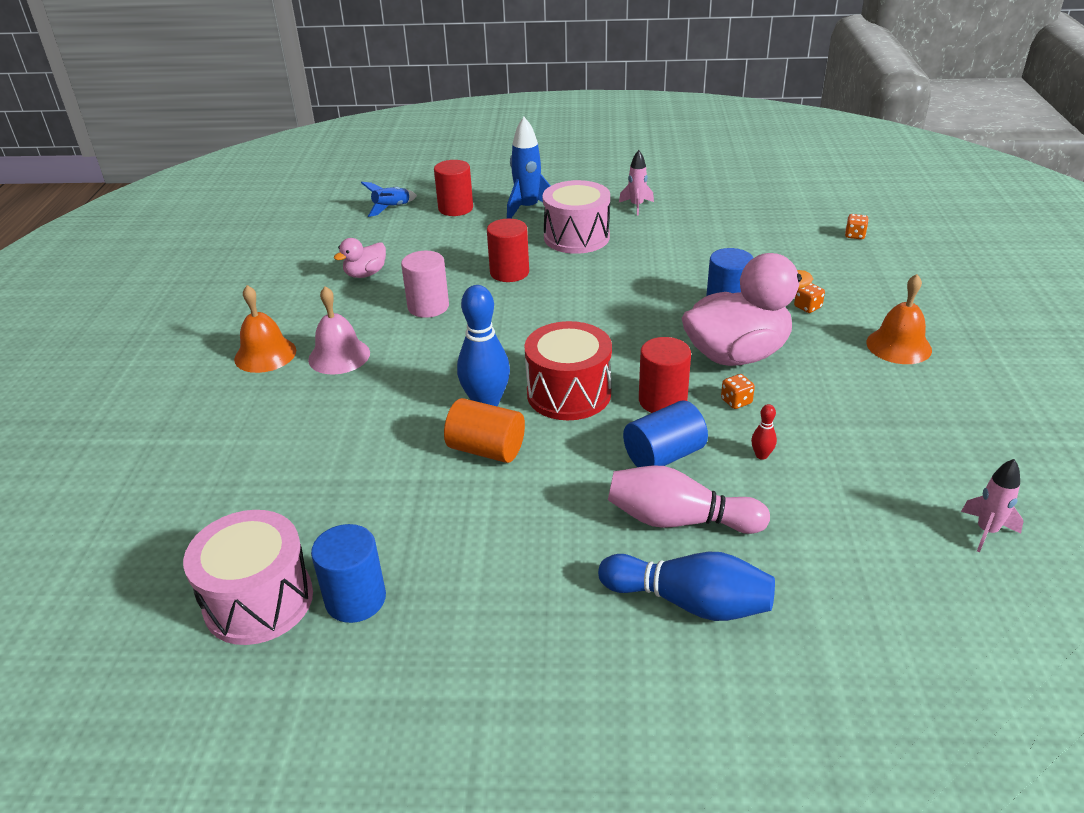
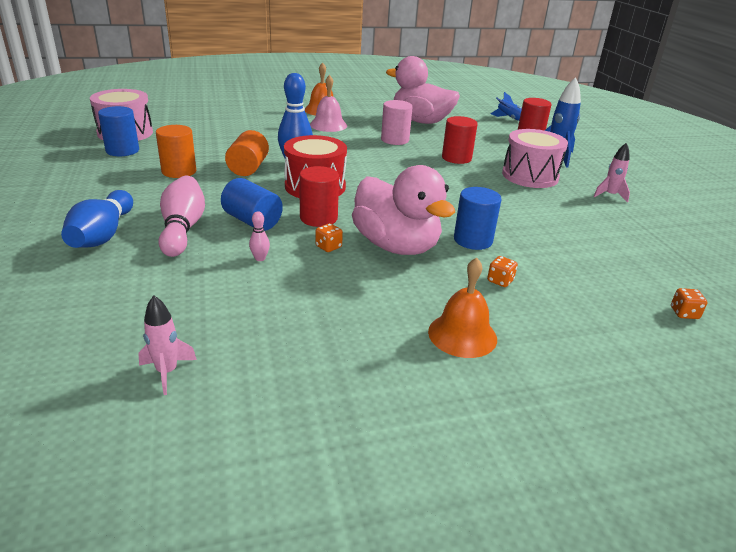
camera: 70 degrees right, 5 degrees down
(365, 274) = (421, 121): pink duck -> pink duck, size x2.07
(477, 524) = (179, 171): none -> orange cylinder
(761, 455) = (260, 258): red bowling pin -> pink bowling pin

**Exercise description:**
Starting at the line with "(365, 274) = (421, 121): pink", copy each line through the end of the data, both ends included, and give nothing else.

**Written solution:**
(365, 274) = (421, 121): pink duck -> pink duck, size x2.07
(477, 524) = (179, 171): none -> orange cylinder
(761, 455) = (260, 258): red bowling pin -> pink bowling pin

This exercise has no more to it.